— BEGIN —
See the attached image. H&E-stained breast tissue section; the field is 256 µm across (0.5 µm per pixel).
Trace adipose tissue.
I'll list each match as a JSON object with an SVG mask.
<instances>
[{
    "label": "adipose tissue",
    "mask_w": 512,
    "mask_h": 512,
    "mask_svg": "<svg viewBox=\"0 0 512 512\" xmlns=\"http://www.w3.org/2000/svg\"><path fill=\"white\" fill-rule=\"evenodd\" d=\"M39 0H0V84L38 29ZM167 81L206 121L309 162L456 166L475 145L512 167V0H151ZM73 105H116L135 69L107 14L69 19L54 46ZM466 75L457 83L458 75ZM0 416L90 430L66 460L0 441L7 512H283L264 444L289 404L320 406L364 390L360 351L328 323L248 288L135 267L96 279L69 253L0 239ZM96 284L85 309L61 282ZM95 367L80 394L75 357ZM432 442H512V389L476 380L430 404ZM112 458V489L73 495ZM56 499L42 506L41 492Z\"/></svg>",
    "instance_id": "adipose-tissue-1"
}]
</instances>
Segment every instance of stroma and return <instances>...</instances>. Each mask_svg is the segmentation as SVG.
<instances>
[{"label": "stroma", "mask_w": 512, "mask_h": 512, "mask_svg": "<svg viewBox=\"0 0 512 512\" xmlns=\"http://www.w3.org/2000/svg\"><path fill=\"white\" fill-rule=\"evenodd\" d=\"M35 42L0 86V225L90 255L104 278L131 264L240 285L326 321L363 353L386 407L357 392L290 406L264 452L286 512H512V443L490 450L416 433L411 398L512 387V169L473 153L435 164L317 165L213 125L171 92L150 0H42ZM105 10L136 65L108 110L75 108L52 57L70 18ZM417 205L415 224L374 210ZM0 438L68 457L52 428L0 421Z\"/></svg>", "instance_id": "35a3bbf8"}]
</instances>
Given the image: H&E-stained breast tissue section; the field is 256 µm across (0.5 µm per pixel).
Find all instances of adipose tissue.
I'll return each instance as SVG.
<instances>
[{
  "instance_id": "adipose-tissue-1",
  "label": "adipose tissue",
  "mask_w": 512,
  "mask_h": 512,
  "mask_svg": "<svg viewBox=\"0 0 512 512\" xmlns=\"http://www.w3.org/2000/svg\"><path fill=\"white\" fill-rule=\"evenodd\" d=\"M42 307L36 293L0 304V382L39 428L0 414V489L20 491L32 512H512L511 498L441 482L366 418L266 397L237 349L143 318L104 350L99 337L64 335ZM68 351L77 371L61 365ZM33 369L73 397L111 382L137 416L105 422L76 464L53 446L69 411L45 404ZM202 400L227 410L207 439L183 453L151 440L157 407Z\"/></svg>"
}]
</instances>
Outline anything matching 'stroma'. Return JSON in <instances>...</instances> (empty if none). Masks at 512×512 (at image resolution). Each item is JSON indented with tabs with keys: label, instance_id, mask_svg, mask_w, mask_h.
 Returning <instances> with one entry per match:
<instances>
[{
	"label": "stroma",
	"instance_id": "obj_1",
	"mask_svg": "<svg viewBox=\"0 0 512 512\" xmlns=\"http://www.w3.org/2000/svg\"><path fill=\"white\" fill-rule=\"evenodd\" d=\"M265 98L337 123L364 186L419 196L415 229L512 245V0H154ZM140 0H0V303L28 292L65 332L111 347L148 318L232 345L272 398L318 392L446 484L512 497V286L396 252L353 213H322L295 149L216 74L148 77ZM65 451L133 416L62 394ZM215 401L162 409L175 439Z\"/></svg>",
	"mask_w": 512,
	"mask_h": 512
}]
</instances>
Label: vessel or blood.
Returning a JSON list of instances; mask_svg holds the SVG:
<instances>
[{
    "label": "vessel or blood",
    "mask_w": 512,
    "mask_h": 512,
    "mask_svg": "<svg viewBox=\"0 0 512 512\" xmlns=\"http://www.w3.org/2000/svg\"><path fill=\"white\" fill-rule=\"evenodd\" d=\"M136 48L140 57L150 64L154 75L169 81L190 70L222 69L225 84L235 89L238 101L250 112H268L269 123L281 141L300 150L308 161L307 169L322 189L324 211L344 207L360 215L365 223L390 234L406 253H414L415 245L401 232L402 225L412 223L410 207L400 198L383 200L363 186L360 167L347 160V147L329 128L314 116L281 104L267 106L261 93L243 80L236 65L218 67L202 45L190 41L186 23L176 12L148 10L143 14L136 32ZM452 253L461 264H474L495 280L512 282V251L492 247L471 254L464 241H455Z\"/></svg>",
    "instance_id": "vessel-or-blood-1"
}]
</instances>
— END —
## Short problem
Repeat the records above exactly, leaving none out.

## Answer in full
See the attached image. H&E-stained breast tissue section; the field is 256 µm across (0.5 µm per pixel).
Trace adipose tissue.
I'll list each match as a JSON object with an SVG mask.
<instances>
[{
    "label": "adipose tissue",
    "mask_w": 512,
    "mask_h": 512,
    "mask_svg": "<svg viewBox=\"0 0 512 512\" xmlns=\"http://www.w3.org/2000/svg\"><path fill=\"white\" fill-rule=\"evenodd\" d=\"M39 0H0V84L38 29ZM167 81L206 121L309 162L456 166L475 145L512 167V0H151ZM73 105H116L135 69L107 14L69 19L54 46ZM466 75L457 83L458 75ZM0 416L90 430L66 460L0 441L7 512H283L264 444L289 404L320 406L364 390L360 351L328 323L248 288L135 267L96 279L69 253L0 239ZM96 284L85 309L61 282ZM95 367L80 394L75 357ZM432 442H512V389L476 380L430 404ZM112 458V489L73 495ZM56 499L42 506L41 492Z\"/></svg>",
    "instance_id": "adipose-tissue-1"
}]
</instances>
Segment every instance of stroma and return <instances>...</instances>. Each mask_svg is the segmentation as SVG.
<instances>
[{"label": "stroma", "mask_w": 512, "mask_h": 512, "mask_svg": "<svg viewBox=\"0 0 512 512\" xmlns=\"http://www.w3.org/2000/svg\"><path fill=\"white\" fill-rule=\"evenodd\" d=\"M35 42L0 86V225L90 255L104 278L131 264L240 285L326 321L363 353L386 407L357 392L290 406L264 452L286 512H512V443L490 450L416 433L411 398L512 387V169L473 153L435 164L317 165L213 125L171 92L150 0H42ZM105 10L136 65L108 110L75 108L52 57L70 18ZM417 205L415 224L374 210ZM0 438L68 457L52 428L0 421Z\"/></svg>", "instance_id": "35a3bbf8"}]
</instances>
Given the image: H&E-stained breast tissue section; the field is 256 µm across (0.5 µm per pixel).
Find all instances of adipose tissue.
I'll return each instance as SVG.
<instances>
[{
  "instance_id": "adipose-tissue-1",
  "label": "adipose tissue",
  "mask_w": 512,
  "mask_h": 512,
  "mask_svg": "<svg viewBox=\"0 0 512 512\" xmlns=\"http://www.w3.org/2000/svg\"><path fill=\"white\" fill-rule=\"evenodd\" d=\"M42 307L36 293L0 304V382L39 428L0 414V489L20 491L32 512H512L511 498L441 482L366 418L266 397L237 349L143 318L104 350L99 337L64 335ZM68 351L77 371L61 365ZM33 369L73 397L111 382L137 416L105 422L76 464L53 446L69 411L45 404ZM202 400L227 410L207 439L183 453L151 440L157 407Z\"/></svg>"
}]
</instances>
Outline anything matching 'stroma'. Return JSON in <instances>...</instances> (empty if none). Masks at 512×512 (at image resolution). Each item is JSON indented with tabs with keys: label, instance_id, mask_svg, mask_w, mask_h.
 Returning <instances> with one entry per match:
<instances>
[{
	"label": "stroma",
	"instance_id": "obj_1",
	"mask_svg": "<svg viewBox=\"0 0 512 512\" xmlns=\"http://www.w3.org/2000/svg\"><path fill=\"white\" fill-rule=\"evenodd\" d=\"M265 98L337 123L364 186L419 196L415 229L512 245V0H154ZM140 0H0V303L28 292L65 332L111 347L148 318L232 345L272 398L318 392L446 484L512 497V286L396 252L353 213H322L295 149L216 74L148 77ZM65 451L133 416L62 394ZM215 401L162 409L175 439Z\"/></svg>",
	"mask_w": 512,
	"mask_h": 512
}]
</instances>
Label: vessel or blood.
Returning a JSON list of instances; mask_svg holds the SVG:
<instances>
[{
    "label": "vessel or blood",
    "mask_w": 512,
    "mask_h": 512,
    "mask_svg": "<svg viewBox=\"0 0 512 512\" xmlns=\"http://www.w3.org/2000/svg\"><path fill=\"white\" fill-rule=\"evenodd\" d=\"M136 48L140 57L150 64L154 75L169 81L190 70L222 69L225 84L235 89L238 101L250 112H268L269 123L281 141L300 150L308 161L307 169L322 189L324 211L344 207L360 215L365 223L390 234L406 253H414L415 245L401 232L402 225L412 223L410 207L400 198L383 200L363 186L360 167L347 160V147L329 128L314 116L281 104L267 106L261 93L243 80L236 65L218 67L202 45L190 41L186 23L176 12L148 10L143 14L136 32ZM452 253L461 264H474L495 280L512 282V251L492 247L471 254L464 241H455Z\"/></svg>",
    "instance_id": "vessel-or-blood-1"
}]
</instances>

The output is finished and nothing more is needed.